§ GOAL OF THE EXERCISE:
Tally the lines in the material below that hold the string "cyan" and report the tally alone.

§ EXTRACTED RECORDS:

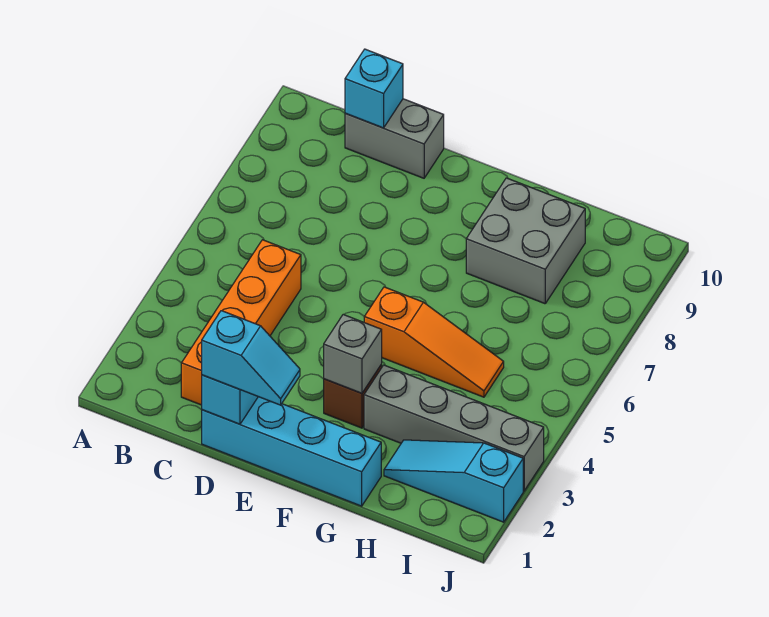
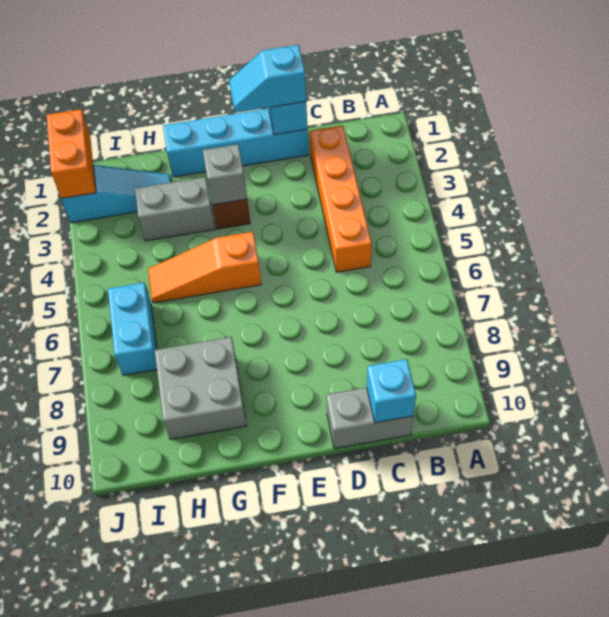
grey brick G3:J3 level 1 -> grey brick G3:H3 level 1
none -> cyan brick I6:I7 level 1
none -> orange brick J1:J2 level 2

--

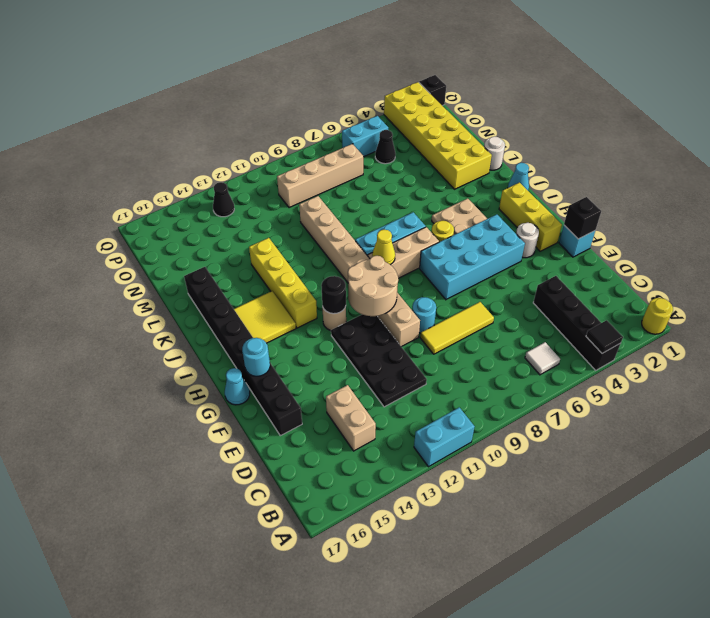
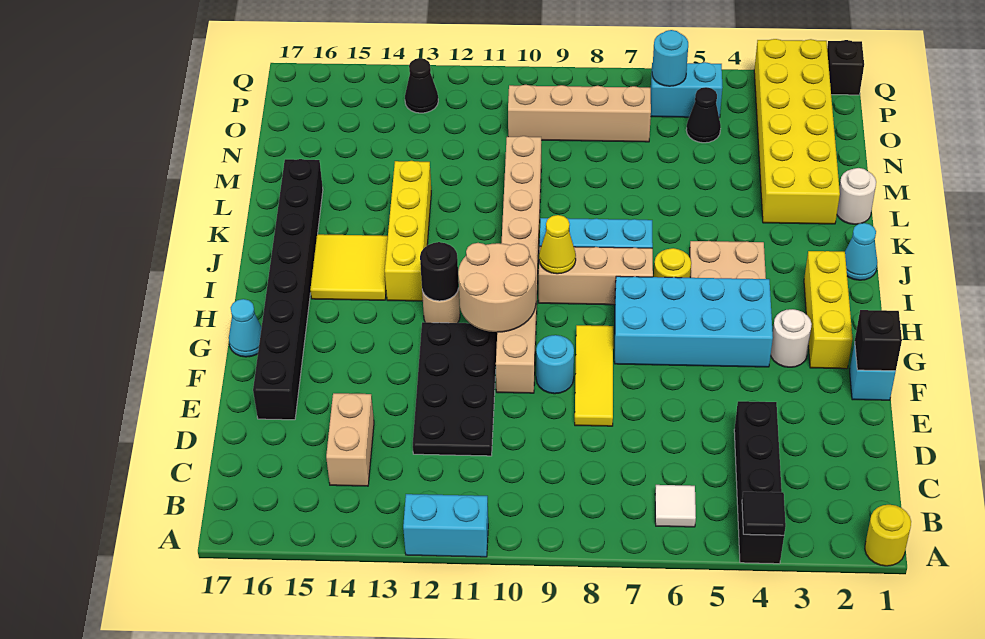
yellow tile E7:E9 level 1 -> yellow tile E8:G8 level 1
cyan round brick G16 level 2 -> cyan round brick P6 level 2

* * *

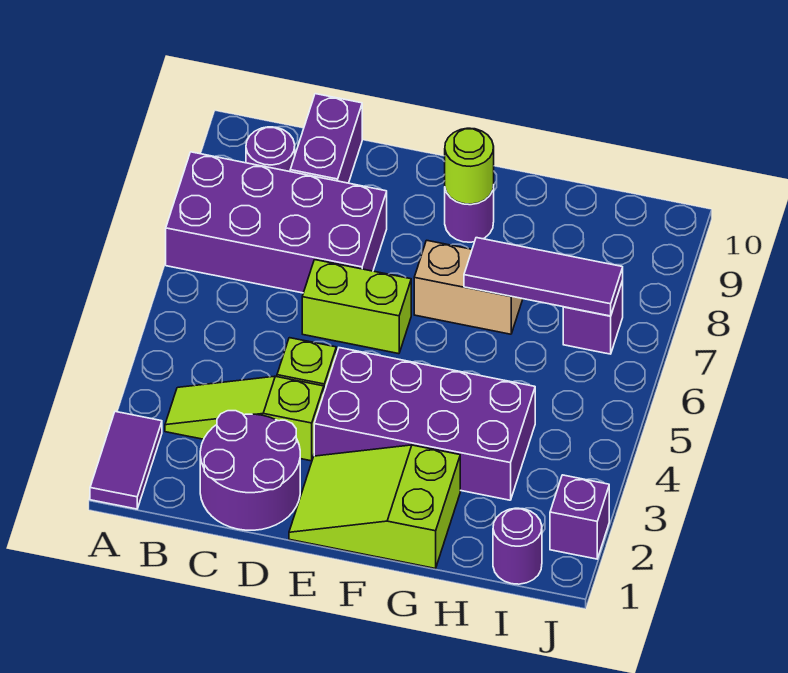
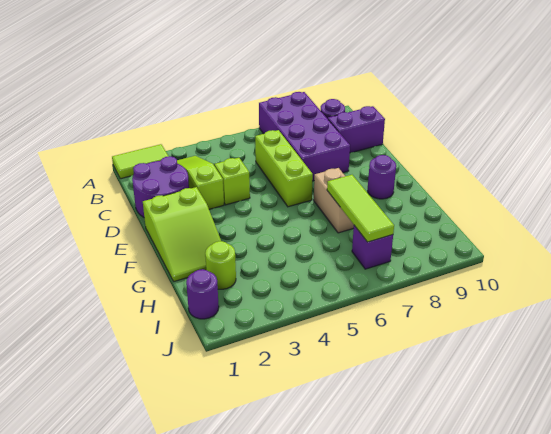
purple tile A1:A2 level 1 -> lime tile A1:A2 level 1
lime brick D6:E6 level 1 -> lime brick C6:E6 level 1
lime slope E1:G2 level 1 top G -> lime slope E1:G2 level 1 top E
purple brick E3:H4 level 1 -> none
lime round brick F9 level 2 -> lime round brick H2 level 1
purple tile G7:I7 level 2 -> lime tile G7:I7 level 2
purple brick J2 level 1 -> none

§ TASK OUTPUT:
2